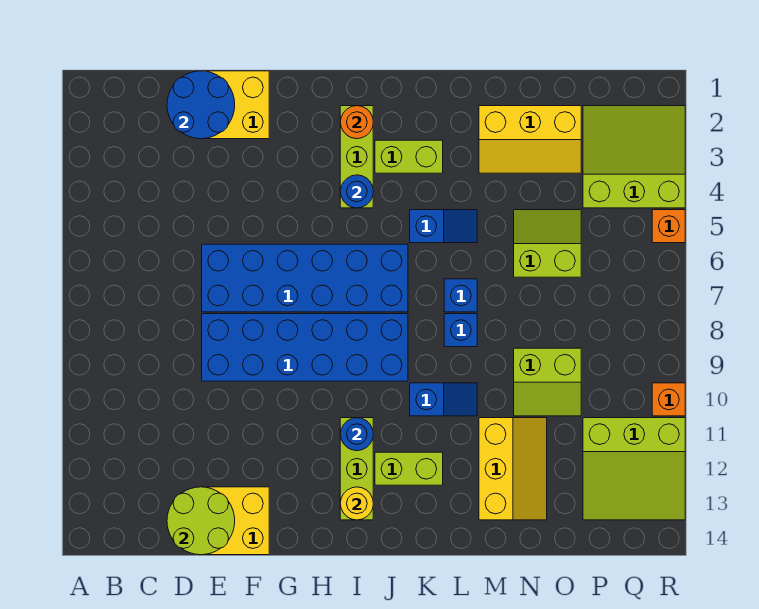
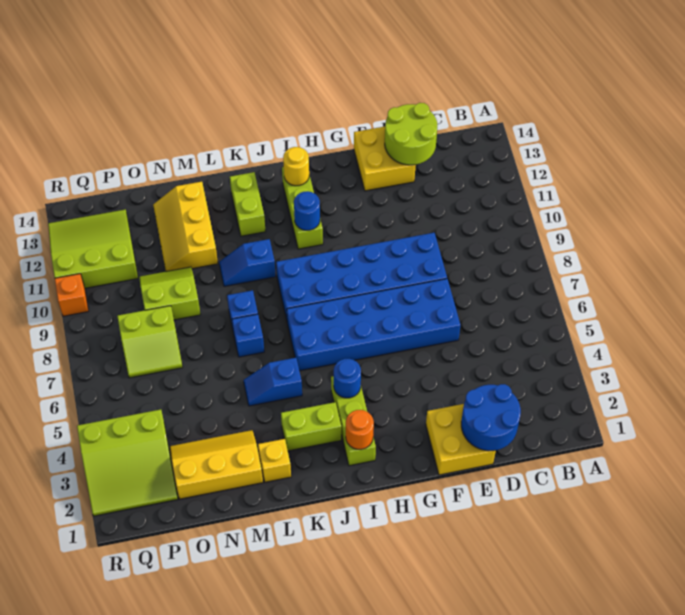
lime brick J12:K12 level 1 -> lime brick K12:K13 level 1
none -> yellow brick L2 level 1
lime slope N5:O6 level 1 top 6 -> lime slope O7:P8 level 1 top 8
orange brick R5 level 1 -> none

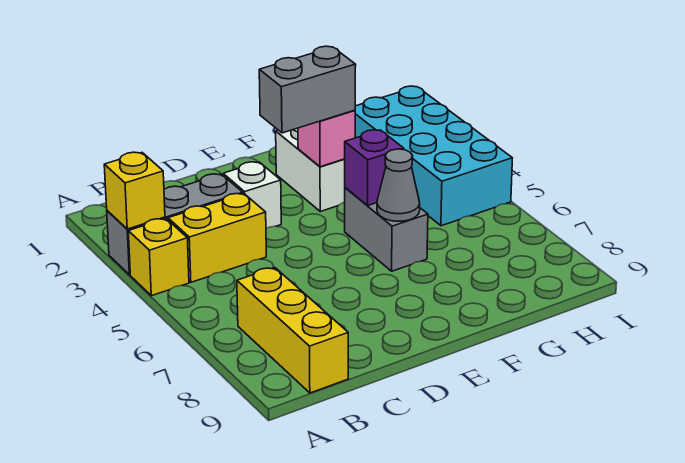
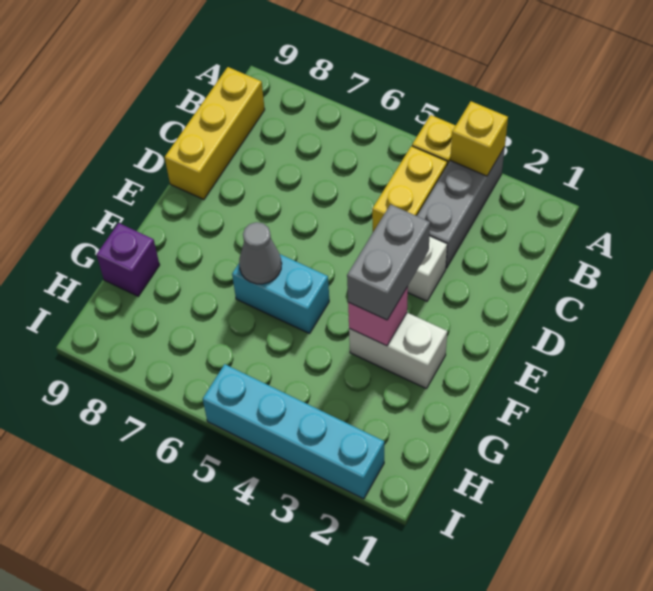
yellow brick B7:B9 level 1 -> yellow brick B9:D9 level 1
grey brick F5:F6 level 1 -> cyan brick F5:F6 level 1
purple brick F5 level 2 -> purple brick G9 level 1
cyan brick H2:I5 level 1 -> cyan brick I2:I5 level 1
───
▶ [THE PROBLEM]: What lines above hold the word "cyan"? Pull each one out.

▶ [RESPONSE AREA]:
grey brick F5:F6 level 1 -> cyan brick F5:F6 level 1
cyan brick H2:I5 level 1 -> cyan brick I2:I5 level 1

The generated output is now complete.